* Stored data
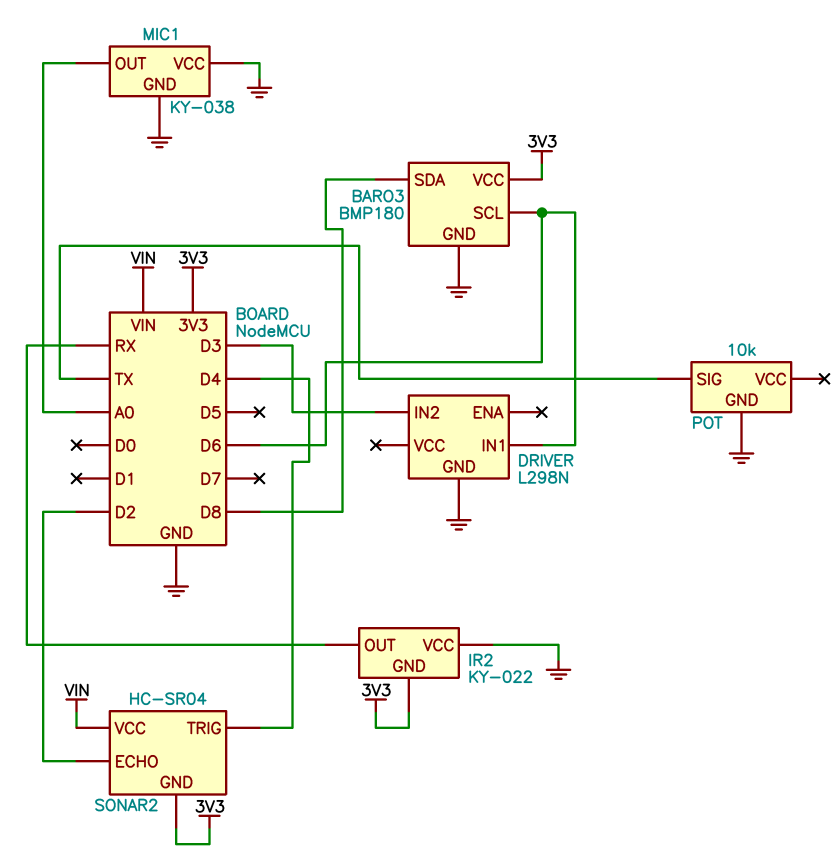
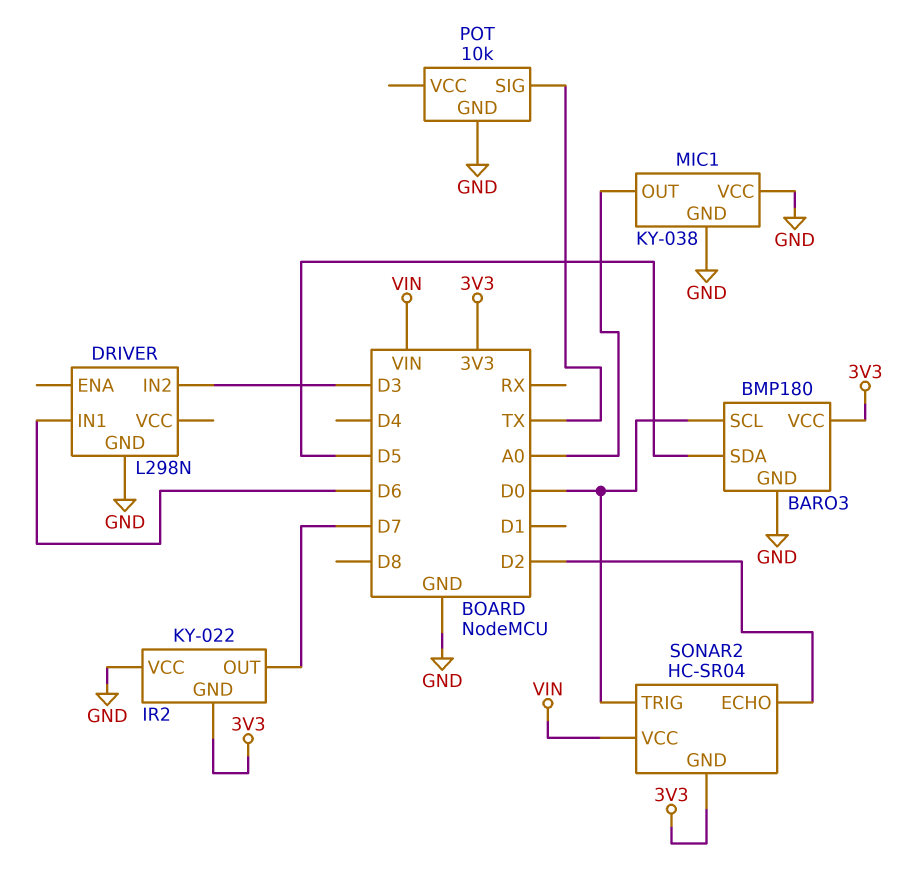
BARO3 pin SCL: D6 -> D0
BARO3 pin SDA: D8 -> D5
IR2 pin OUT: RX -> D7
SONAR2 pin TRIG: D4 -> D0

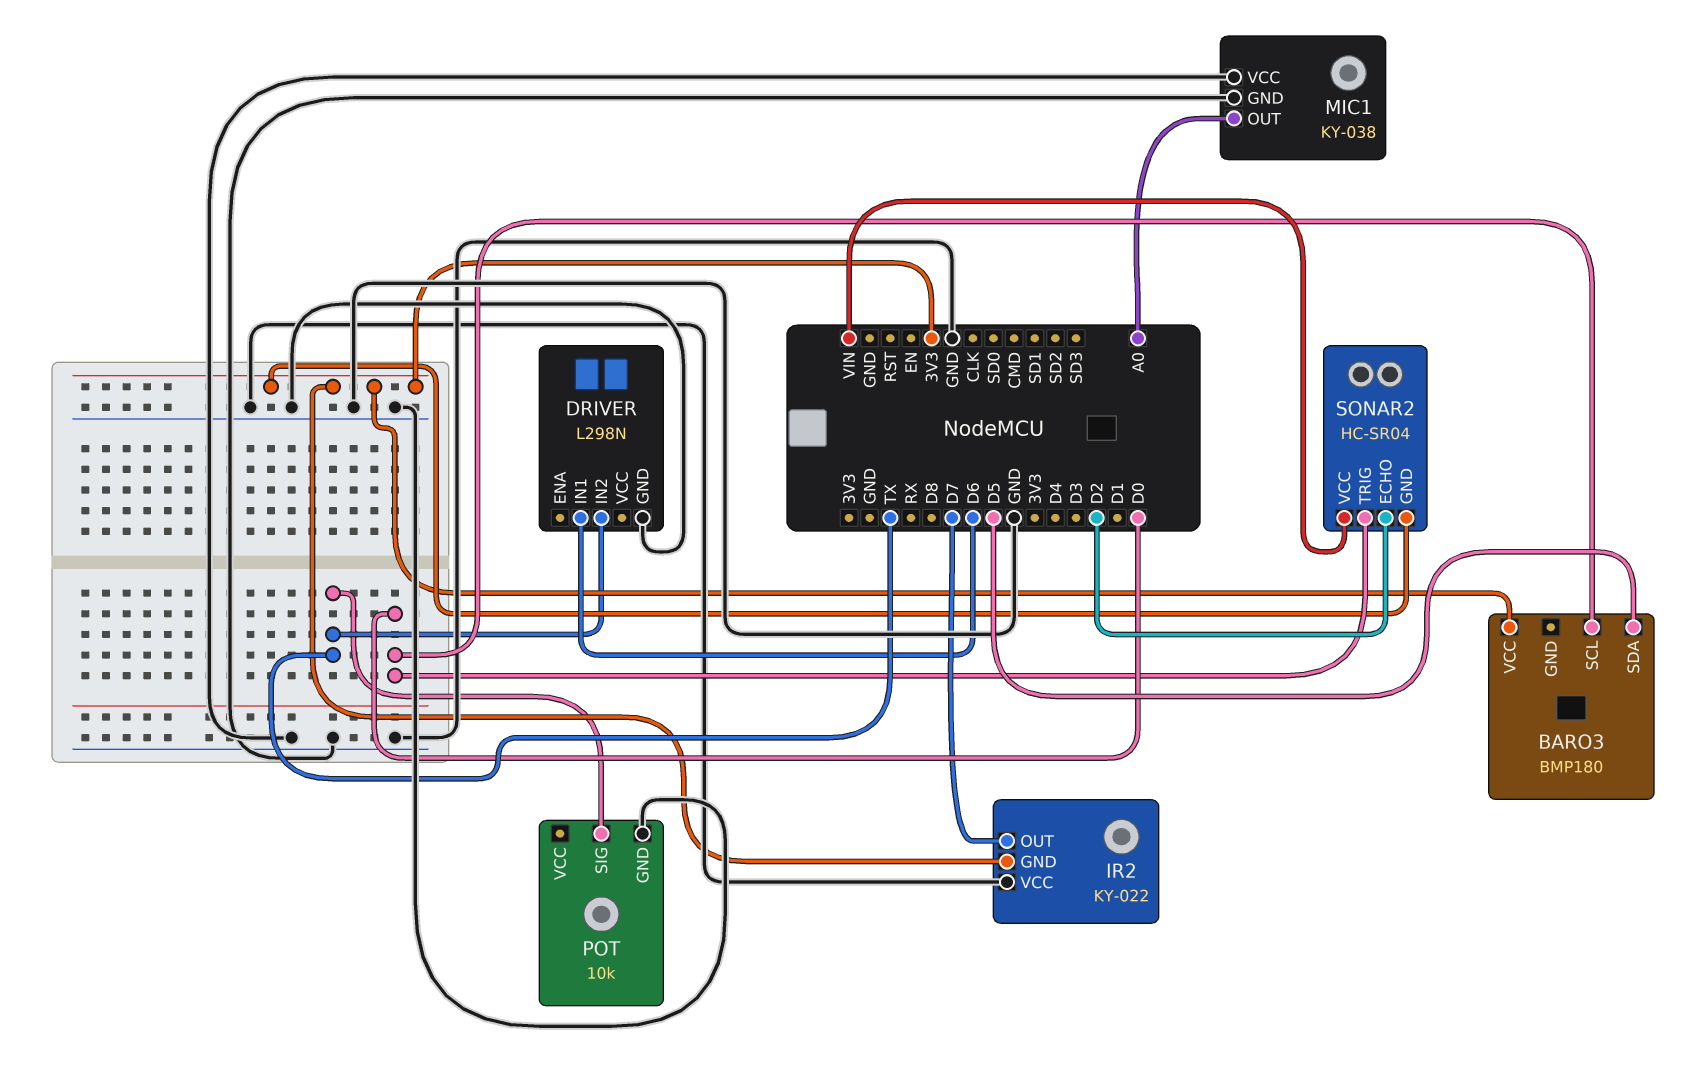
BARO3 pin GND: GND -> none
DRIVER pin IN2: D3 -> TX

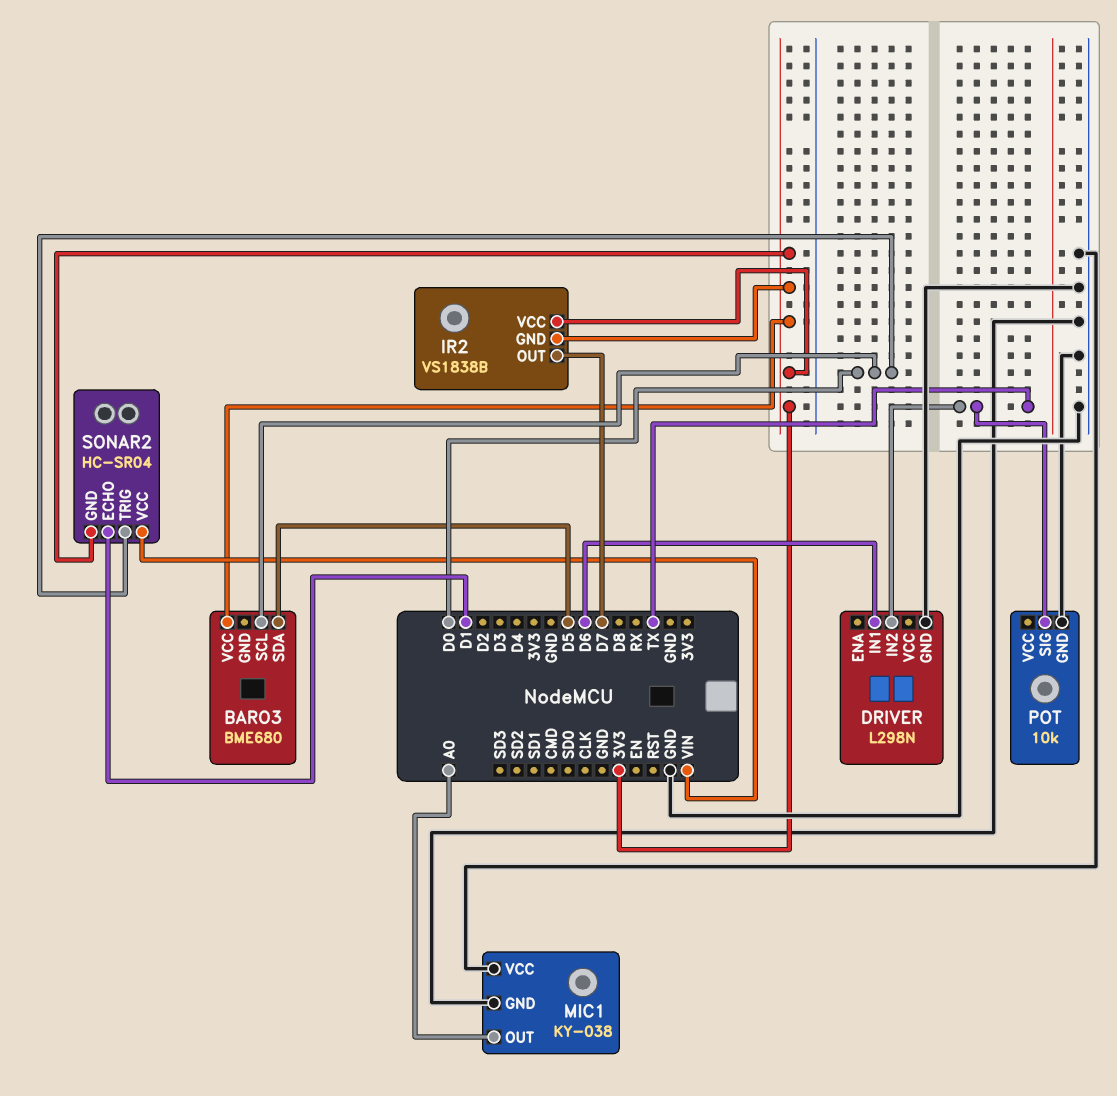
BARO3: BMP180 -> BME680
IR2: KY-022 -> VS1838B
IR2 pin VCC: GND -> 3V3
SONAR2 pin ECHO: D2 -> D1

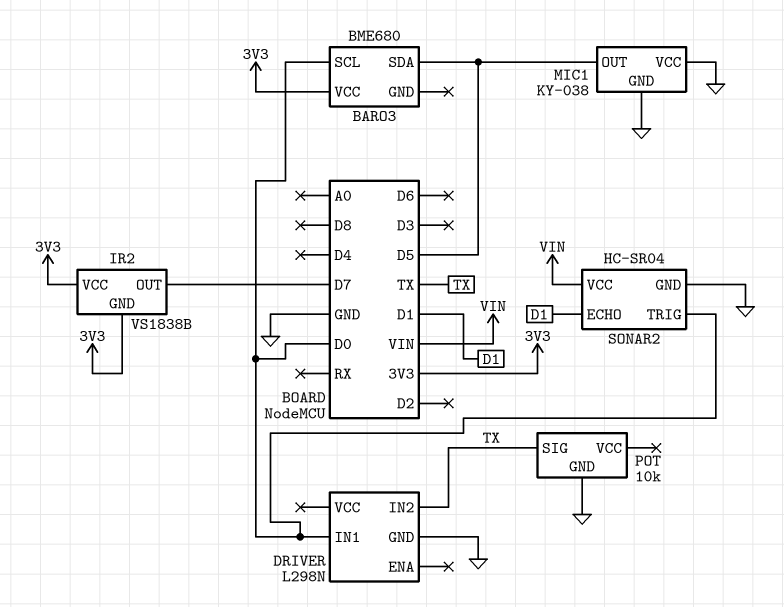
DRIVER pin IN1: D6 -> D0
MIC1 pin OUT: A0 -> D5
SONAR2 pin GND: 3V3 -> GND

* What the task requires
Every line above should be transcribed word for word; leave the pictures out.

* Solution to this task
BARO3 pin SCL: D6 -> D0
BARO3 pin SDA: D8 -> D5
IR2 pin OUT: RX -> D7
SONAR2 pin TRIG: D4 -> D0

BARO3 pin GND: GND -> none
DRIVER pin IN2: D3 -> TX

BARO3: BMP180 -> BME680
IR2: KY-022 -> VS1838B
IR2 pin VCC: GND -> 3V3
SONAR2 pin ECHO: D2 -> D1

DRIVER pin IN1: D6 -> D0
MIC1 pin OUT: A0 -> D5
SONAR2 pin GND: 3V3 -> GND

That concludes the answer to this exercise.